§ WORK TASK: Your job is to print, exactly, the lines in the data below from the line with "pink traffic cone: 4 -> 1" through the line with "red star: 2 -> 4", both included, and to omit any picture.

§ RAW DATA:
──────

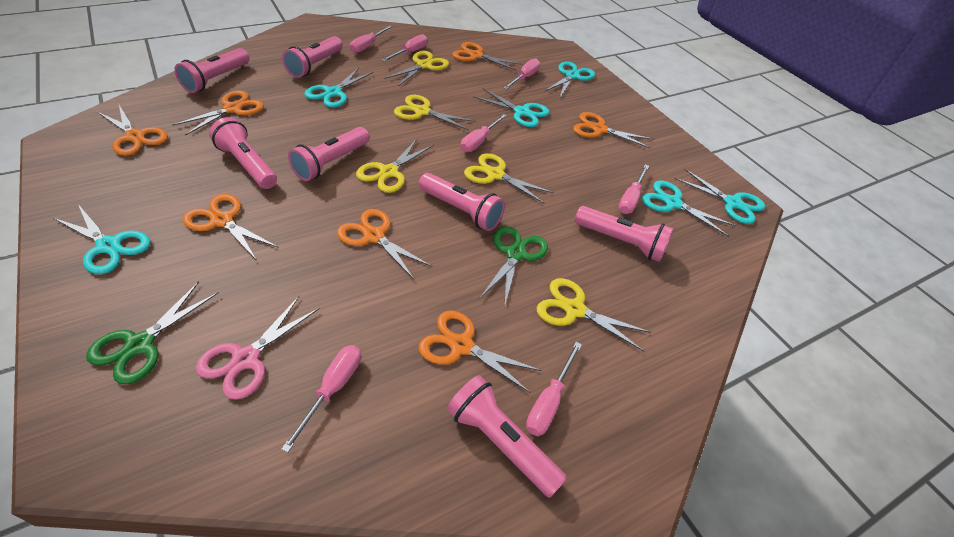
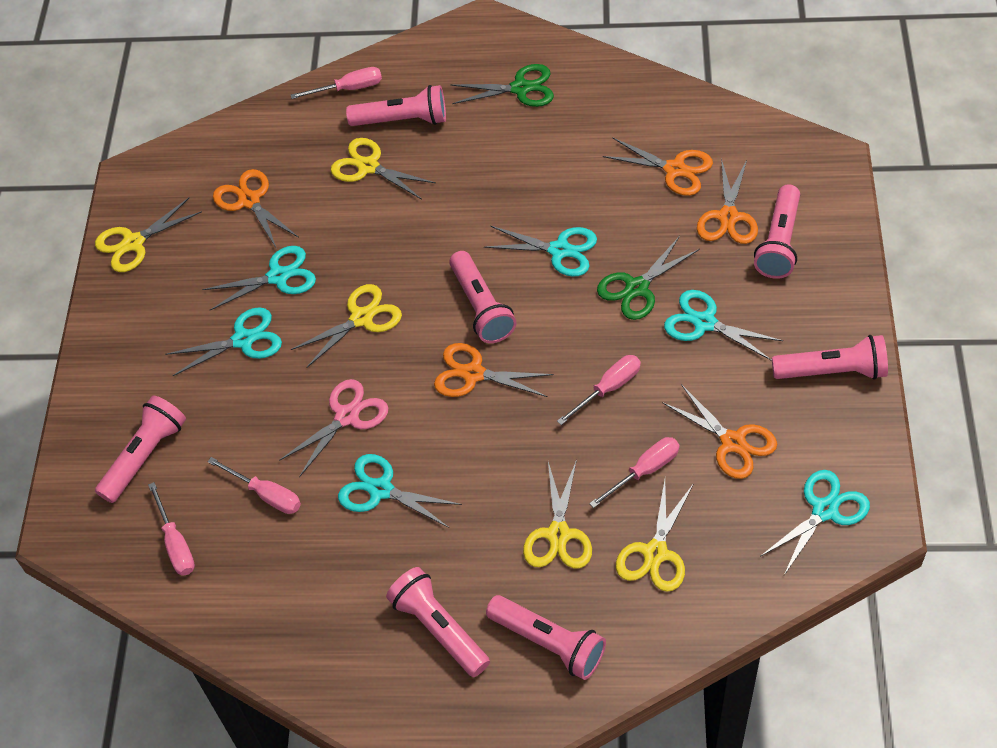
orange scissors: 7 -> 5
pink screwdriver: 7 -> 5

──────

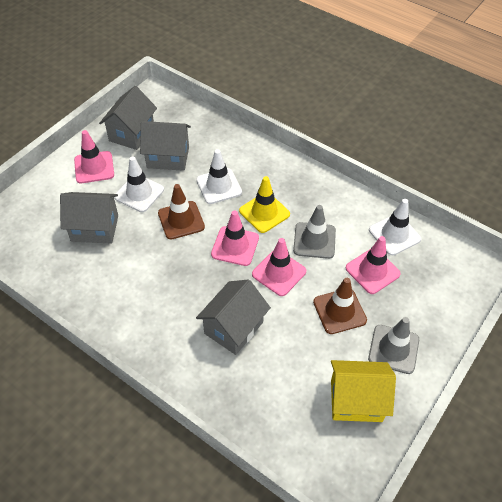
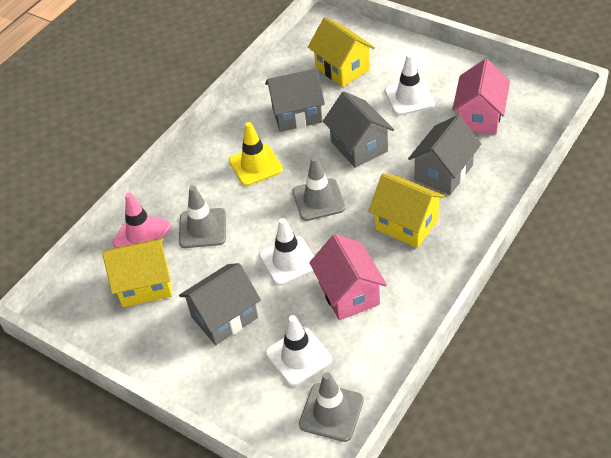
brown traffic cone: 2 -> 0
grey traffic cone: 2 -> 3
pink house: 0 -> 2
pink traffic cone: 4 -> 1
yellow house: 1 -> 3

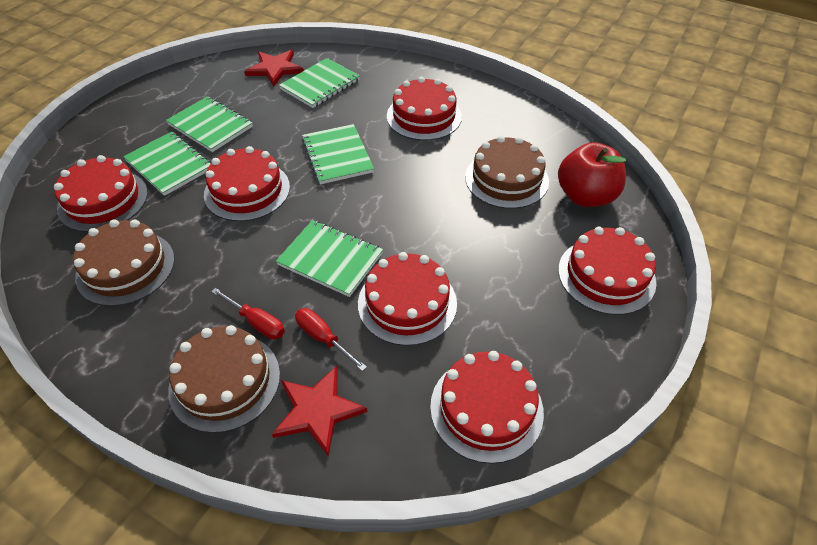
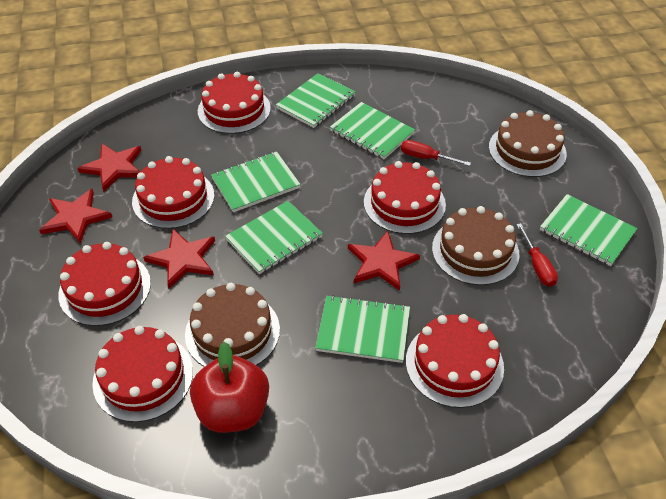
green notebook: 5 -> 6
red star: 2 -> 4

──────

§ RESPONSE TO THE TASK:
pink traffic cone: 4 -> 1
yellow house: 1 -> 3

green notebook: 5 -> 6
red star: 2 -> 4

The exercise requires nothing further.